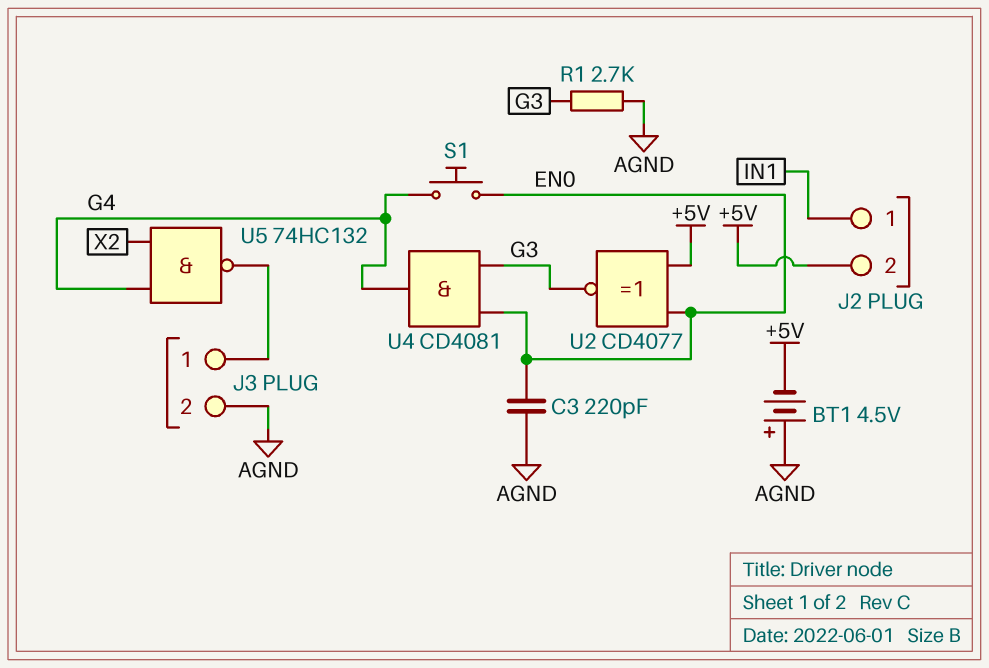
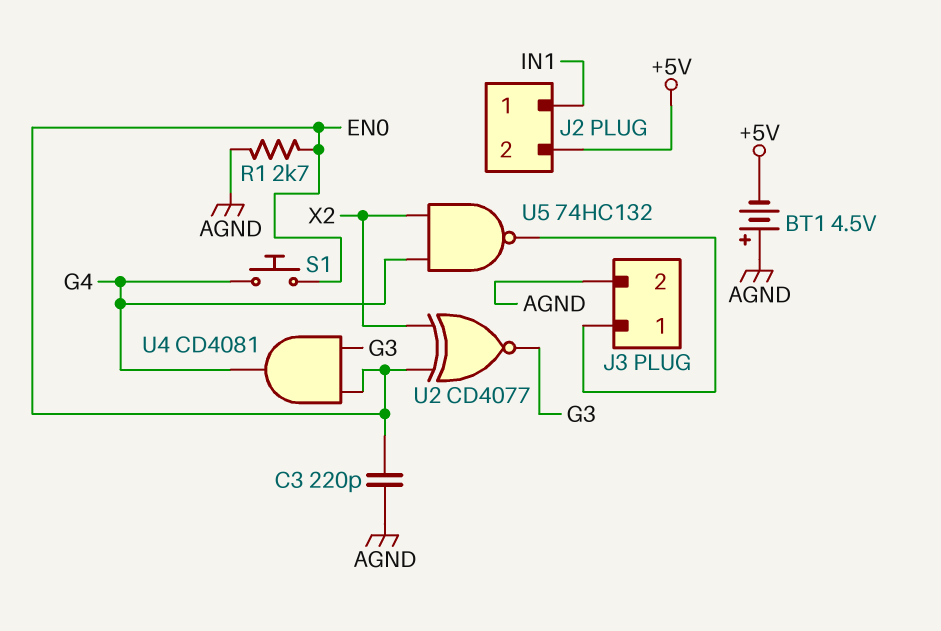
R1: 2.7k (AGND, G3) -> 2.7k (AGND, EN0)
U2: XNOR CD4077 (in +5V, in EN0, out G3) -> XNOR CD4077 (in EN0, in X2, out G3)

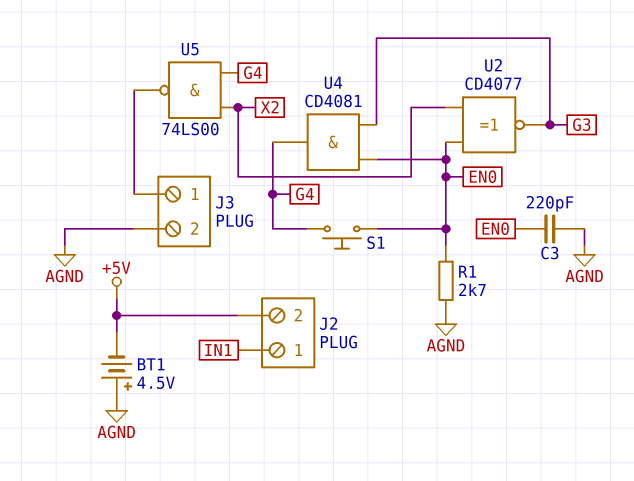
U5: NAND 74HC132 (in G4, in X2, out J3/1) -> NAND 74LS00 (in G4, in X2, out J3/1)

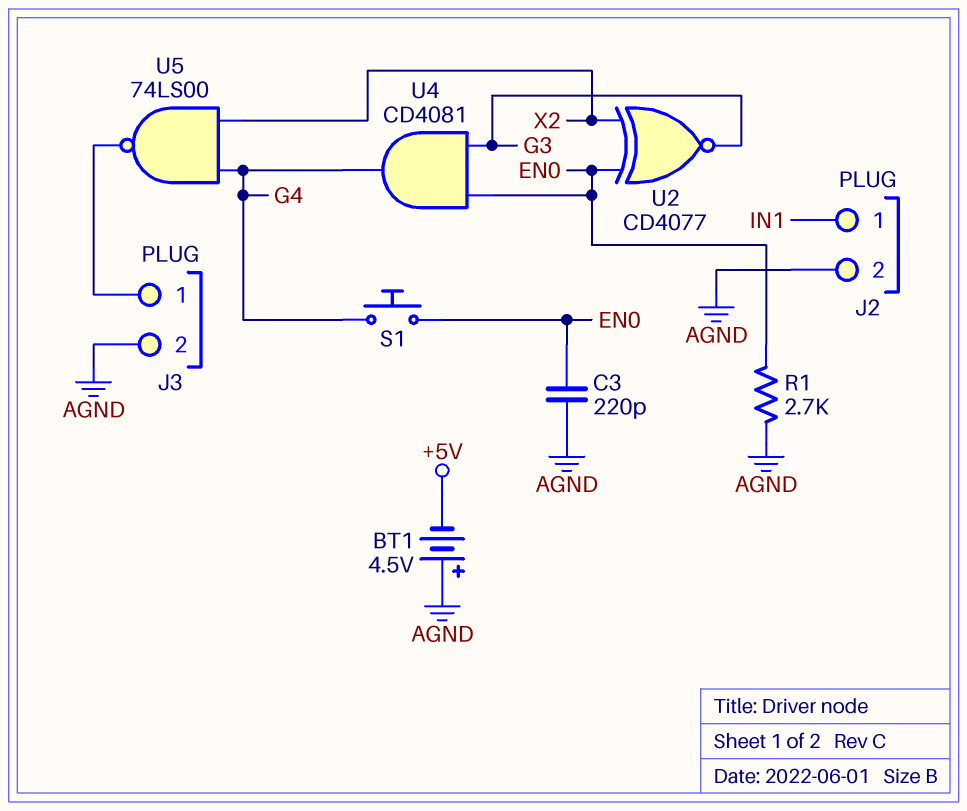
J2 pin 2: +5V -> AGND

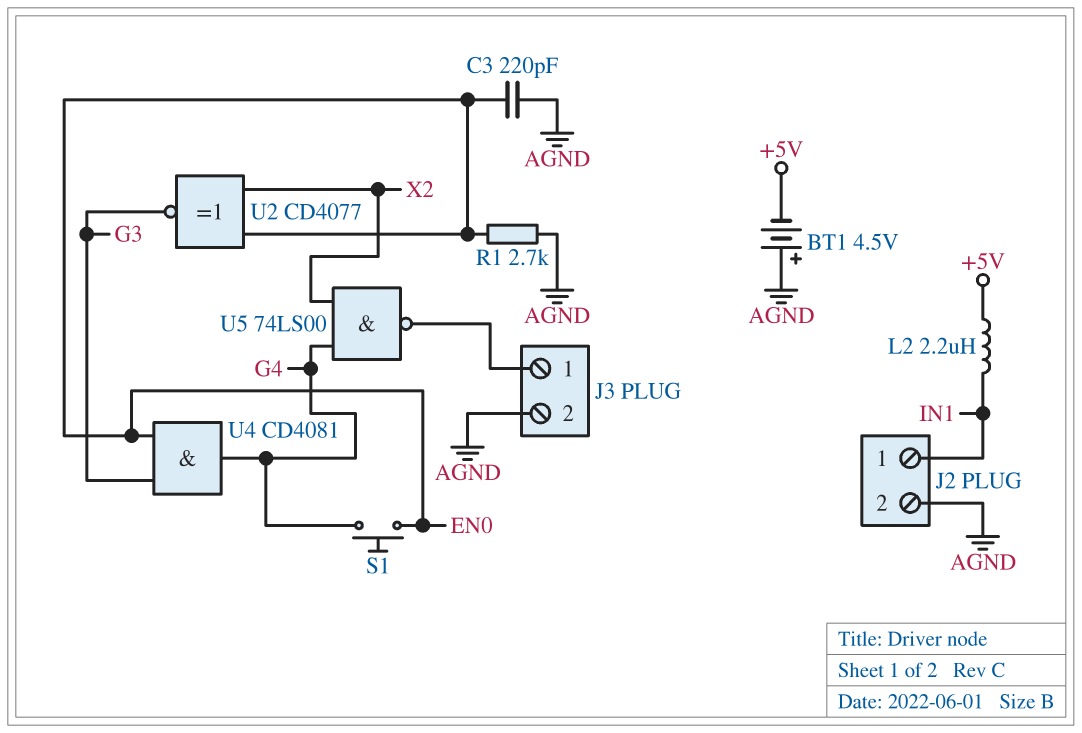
L2: none -> 2.2uH (+5V, IN1)

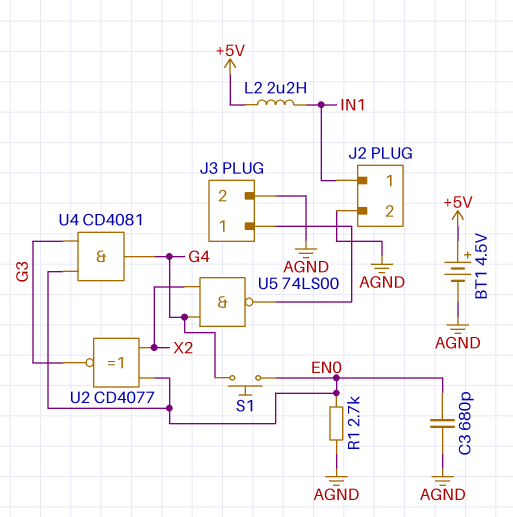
BT1: 4.5V (plus AGND, minus +5V) -> 4.5V (plus +5V, minus AGND)
C3: 220pF (AGND, EN0) -> 680pF (AGND, EN0)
::::::
What is expected ::
Copy out each line of the records where the string "AGND" appears.

Final answer ::
R1: 2.7k (AGND, G3) -> 2.7k (AGND, EN0)
J2 pin 2: +5V -> AGND
BT1: 4.5V (plus AGND, minus +5V) -> 4.5V (plus +5V, minus AGND)
C3: 220pF (AGND, EN0) -> 680pF (AGND, EN0)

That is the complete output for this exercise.